ABOUT THIS EXERCISE:
Return the following entries exactly, word for word.

WORKING DATA:

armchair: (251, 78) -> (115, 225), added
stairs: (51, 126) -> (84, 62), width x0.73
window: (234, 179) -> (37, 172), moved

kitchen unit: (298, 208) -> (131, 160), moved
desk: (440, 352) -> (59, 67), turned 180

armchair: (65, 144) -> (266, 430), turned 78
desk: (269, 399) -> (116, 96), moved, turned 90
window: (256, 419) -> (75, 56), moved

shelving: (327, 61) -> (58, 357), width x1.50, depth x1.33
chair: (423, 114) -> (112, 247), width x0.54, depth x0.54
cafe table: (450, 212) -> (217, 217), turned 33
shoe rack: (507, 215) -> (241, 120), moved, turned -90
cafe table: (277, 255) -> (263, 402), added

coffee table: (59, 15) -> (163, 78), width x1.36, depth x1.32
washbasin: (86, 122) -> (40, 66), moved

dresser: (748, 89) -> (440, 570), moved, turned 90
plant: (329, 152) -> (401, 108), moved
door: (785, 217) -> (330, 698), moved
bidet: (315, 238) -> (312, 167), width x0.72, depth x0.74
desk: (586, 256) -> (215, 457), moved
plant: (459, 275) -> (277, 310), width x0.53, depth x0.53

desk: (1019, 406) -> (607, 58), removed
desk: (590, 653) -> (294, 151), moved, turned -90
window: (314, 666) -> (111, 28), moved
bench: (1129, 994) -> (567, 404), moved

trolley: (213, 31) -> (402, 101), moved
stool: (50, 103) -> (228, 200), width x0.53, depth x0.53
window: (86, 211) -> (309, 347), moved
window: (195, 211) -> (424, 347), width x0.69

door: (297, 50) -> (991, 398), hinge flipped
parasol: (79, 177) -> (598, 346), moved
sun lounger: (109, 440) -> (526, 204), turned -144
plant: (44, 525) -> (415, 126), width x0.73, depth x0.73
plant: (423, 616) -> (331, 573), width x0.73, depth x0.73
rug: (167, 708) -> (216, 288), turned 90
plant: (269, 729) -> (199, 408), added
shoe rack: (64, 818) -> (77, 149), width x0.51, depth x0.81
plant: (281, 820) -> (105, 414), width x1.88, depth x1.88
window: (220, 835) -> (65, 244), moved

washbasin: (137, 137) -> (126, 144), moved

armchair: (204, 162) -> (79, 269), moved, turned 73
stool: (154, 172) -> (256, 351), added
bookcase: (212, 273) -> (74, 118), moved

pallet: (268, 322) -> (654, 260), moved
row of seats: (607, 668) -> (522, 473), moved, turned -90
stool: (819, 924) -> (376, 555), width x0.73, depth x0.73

ANSWER SECTION:
armchair: (251, 78) -> (115, 225), added
stairs: (51, 126) -> (84, 62), width x0.73
window: (234, 179) -> (37, 172), moved

kitchen unit: (298, 208) -> (131, 160), moved
desk: (440, 352) -> (59, 67), turned 180

armchair: (65, 144) -> (266, 430), turned 78
desk: (269, 399) -> (116, 96), moved, turned 90
window: (256, 419) -> (75, 56), moved

shelving: (327, 61) -> (58, 357), width x1.50, depth x1.33
chair: (423, 114) -> (112, 247), width x0.54, depth x0.54
cafe table: (450, 212) -> (217, 217), turned 33
shoe rack: (507, 215) -> (241, 120), moved, turned -90
cafe table: (277, 255) -> (263, 402), added

coffee table: (59, 15) -> (163, 78), width x1.36, depth x1.32
washbasin: (86, 122) -> (40, 66), moved

dresser: (748, 89) -> (440, 570), moved, turned 90
plant: (329, 152) -> (401, 108), moved
door: (785, 217) -> (330, 698), moved
bidet: (315, 238) -> (312, 167), width x0.72, depth x0.74
desk: (586, 256) -> (215, 457), moved
plant: (459, 275) -> (277, 310), width x0.53, depth x0.53

desk: (1019, 406) -> (607, 58), removed
desk: (590, 653) -> (294, 151), moved, turned -90
window: (314, 666) -> (111, 28), moved
bench: (1129, 994) -> (567, 404), moved

trolley: (213, 31) -> (402, 101), moved
stool: (50, 103) -> (228, 200), width x0.53, depth x0.53
window: (86, 211) -> (309, 347), moved
window: (195, 211) -> (424, 347), width x0.69

door: (297, 50) -> (991, 398), hinge flipped
parasol: (79, 177) -> (598, 346), moved
sun lounger: (109, 440) -> (526, 204), turned -144
plant: (44, 525) -> (415, 126), width x0.73, depth x0.73
plant: (423, 616) -> (331, 573), width x0.73, depth x0.73
rug: (167, 708) -> (216, 288), turned 90
plant: (269, 729) -> (199, 408), added
shoe rack: (64, 818) -> (77, 149), width x0.51, depth x0.81
plant: (281, 820) -> (105, 414), width x1.88, depth x1.88
window: (220, 835) -> (65, 244), moved

washbasin: (137, 137) -> (126, 144), moved

armchair: (204, 162) -> (79, 269), moved, turned 73
stool: (154, 172) -> (256, 351), added
bookcase: (212, 273) -> (74, 118), moved

pallet: (268, 322) -> (654, 260), moved
row of seats: (607, 668) -> (522, 473), moved, turned -90
stool: (819, 924) -> (376, 555), width x0.73, depth x0.73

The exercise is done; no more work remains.